## REQUEST:
In the copy, keep every word of the data below and none of its pictures.

## THE RECORDS:
Segment Open

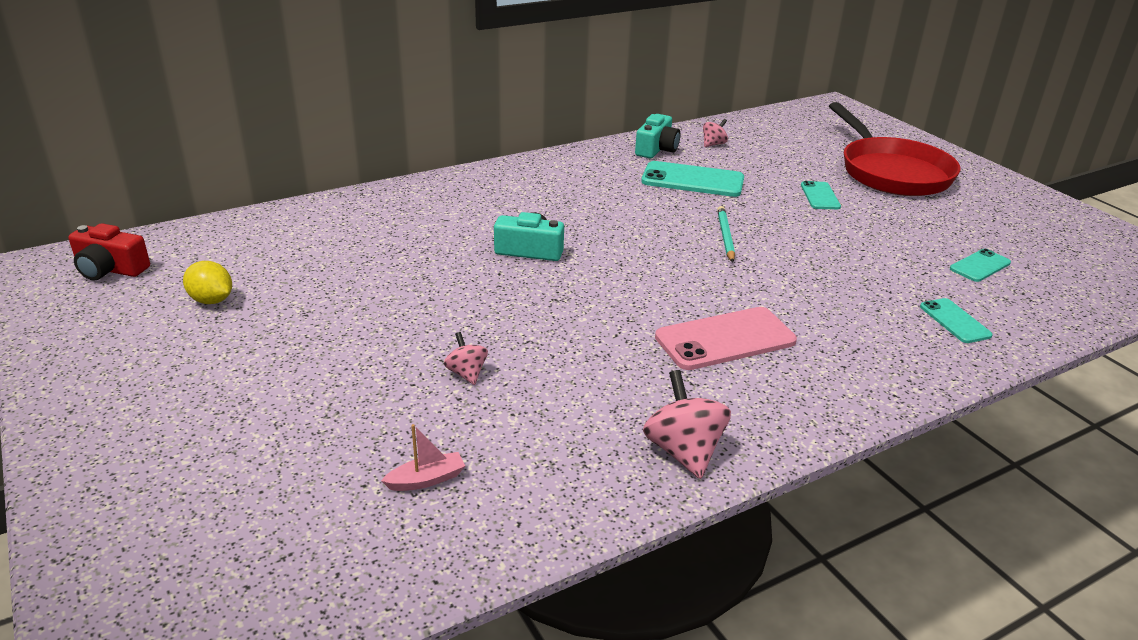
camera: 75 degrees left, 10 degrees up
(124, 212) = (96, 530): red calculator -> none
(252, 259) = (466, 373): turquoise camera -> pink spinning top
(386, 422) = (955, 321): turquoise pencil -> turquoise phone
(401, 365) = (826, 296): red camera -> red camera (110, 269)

Segment Closed

## OUTPUT FOR THIS EXERCISE:
camera: 75 degrees left, 10 degrees up
(124, 212) = (96, 530): red calculator -> none
(252, 259) = (466, 373): turquoise camera -> pink spinning top
(386, 422) = (955, 321): turquoise pencil -> turquoise phone
(401, 365) = (826, 296): red camera -> red camera (110, 269)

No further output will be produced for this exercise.